- PROBLEM TO WORK ON -
Copy the records exactly. Include every line.
#### EXTRACTED INFORMATION ####
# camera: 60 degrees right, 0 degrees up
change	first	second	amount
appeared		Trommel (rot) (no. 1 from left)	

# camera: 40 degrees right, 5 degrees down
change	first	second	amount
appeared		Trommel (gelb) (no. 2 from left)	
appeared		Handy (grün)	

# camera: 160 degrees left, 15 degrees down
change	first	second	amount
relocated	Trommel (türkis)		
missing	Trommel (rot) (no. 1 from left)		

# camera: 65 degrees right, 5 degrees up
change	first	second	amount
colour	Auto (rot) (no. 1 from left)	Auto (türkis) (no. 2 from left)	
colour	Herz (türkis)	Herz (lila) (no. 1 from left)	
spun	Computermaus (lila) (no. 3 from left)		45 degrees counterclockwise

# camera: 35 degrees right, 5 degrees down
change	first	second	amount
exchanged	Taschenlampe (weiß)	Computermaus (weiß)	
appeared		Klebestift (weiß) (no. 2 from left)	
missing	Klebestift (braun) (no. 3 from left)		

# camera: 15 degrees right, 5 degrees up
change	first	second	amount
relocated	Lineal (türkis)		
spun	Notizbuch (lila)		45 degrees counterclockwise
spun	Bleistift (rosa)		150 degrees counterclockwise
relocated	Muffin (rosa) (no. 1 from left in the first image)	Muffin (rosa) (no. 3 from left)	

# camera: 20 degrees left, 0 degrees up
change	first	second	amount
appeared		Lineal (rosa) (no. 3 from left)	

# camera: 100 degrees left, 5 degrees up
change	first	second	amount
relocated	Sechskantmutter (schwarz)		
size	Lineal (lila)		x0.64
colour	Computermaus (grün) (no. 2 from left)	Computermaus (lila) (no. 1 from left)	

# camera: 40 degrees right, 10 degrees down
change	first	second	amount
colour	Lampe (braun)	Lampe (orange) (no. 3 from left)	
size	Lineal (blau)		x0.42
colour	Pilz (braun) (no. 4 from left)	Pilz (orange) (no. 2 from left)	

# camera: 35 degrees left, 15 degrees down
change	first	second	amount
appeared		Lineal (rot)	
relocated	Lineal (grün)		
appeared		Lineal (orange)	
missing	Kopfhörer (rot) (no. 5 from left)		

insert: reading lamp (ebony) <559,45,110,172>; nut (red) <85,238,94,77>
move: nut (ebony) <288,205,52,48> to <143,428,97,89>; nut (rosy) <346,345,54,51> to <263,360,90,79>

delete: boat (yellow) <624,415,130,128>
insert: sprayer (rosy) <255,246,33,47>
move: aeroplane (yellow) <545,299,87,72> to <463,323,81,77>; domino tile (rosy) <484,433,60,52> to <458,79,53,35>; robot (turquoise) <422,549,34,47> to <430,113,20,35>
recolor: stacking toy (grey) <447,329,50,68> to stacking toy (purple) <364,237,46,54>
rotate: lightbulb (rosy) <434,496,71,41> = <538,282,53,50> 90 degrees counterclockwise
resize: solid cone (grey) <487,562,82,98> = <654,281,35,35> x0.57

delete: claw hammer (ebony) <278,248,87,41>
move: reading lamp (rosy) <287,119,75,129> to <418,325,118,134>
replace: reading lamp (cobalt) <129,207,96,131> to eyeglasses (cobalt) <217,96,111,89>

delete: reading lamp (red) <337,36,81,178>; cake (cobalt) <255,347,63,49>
####
- ANSWER SPACE -
# camera: 60 degrees right, 0 degrees up
change	first	second	amount
appeared		Trommel (rot) (no. 1 from left)	

# camera: 40 degrees right, 5 degrees down
change	first	second	amount
appeared		Trommel (gelb) (no. 2 from left)	
appeared		Handy (grün)	

# camera: 160 degrees left, 15 degrees down
change	first	second	amount
relocated	Trommel (türkis)		
missing	Trommel (rot) (no. 1 from left)		

# camera: 65 degrees right, 5 degrees up
change	first	second	amount
colour	Auto (rot) (no. 1 from left)	Auto (türkis) (no. 2 from left)	
colour	Herz (türkis)	Herz (lila) (no. 1 from left)	
spun	Computermaus (lila) (no. 3 from left)		45 degrees counterclockwise

# camera: 35 degrees right, 5 degrees down
change	first	second	amount
exchanged	Taschenlampe (weiß)	Computermaus (weiß)	
appeared		Klebestift (weiß) (no. 2 from left)	
missing	Klebestift (braun) (no. 3 from left)		

# camera: 15 degrees right, 5 degrees up
change	first	second	amount
relocated	Lineal (türkis)		
spun	Notizbuch (lila)		45 degrees counterclockwise
spun	Bleistift (rosa)		150 degrees counterclockwise
relocated	Muffin (rosa) (no. 1 from left in the first image)	Muffin (rosa) (no. 3 from left)	

# camera: 20 degrees left, 0 degrees up
change	first	second	amount
appeared		Lineal (rosa) (no. 3 from left)	

# camera: 100 degrees left, 5 degrees up
change	first	second	amount
relocated	Sechskantmutter (schwarz)		
size	Lineal (lila)		x0.64
colour	Computermaus (grün) (no. 2 from left)	Computermaus (lila) (no. 1 from left)	

# camera: 40 degrees right, 10 degrees down
change	first	second	amount
colour	Lampe (braun)	Lampe (orange) (no. 3 from left)	
size	Lineal (blau)		x0.42
colour	Pilz (braun) (no. 4 from left)	Pilz (orange) (no. 2 from left)	

# camera: 35 degrees left, 15 degrees down
change	first	second	amount
appeared		Lineal (rot)	
relocated	Lineal (grün)		
appeared		Lineal (orange)	
missing	Kopfhörer (rot) (no. 5 from left)		

insert: reading lamp (ebony) <559,45,110,172>; nut (red) <85,238,94,77>
move: nut (ebony) <288,205,52,48> to <143,428,97,89>; nut (rosy) <346,345,54,51> to <263,360,90,79>

delete: boat (yellow) <624,415,130,128>
insert: sprayer (rosy) <255,246,33,47>
move: aeroplane (yellow) <545,299,87,72> to <463,323,81,77>; domino tile (rosy) <484,433,60,52> to <458,79,53,35>; robot (turquoise) <422,549,34,47> to <430,113,20,35>
recolor: stacking toy (grey) <447,329,50,68> to stacking toy (purple) <364,237,46,54>
rotate: lightbulb (rosy) <434,496,71,41> = <538,282,53,50> 90 degrees counterclockwise
resize: solid cone (grey) <487,562,82,98> = <654,281,35,35> x0.57

delete: claw hammer (ebony) <278,248,87,41>
move: reading lamp (rosy) <287,119,75,129> to <418,325,118,134>
replace: reading lamp (cobalt) <129,207,96,131> to eyeglasses (cobalt) <217,96,111,89>

delete: reading lamp (red) <337,36,81,178>; cake (cobalt) <255,347,63,49>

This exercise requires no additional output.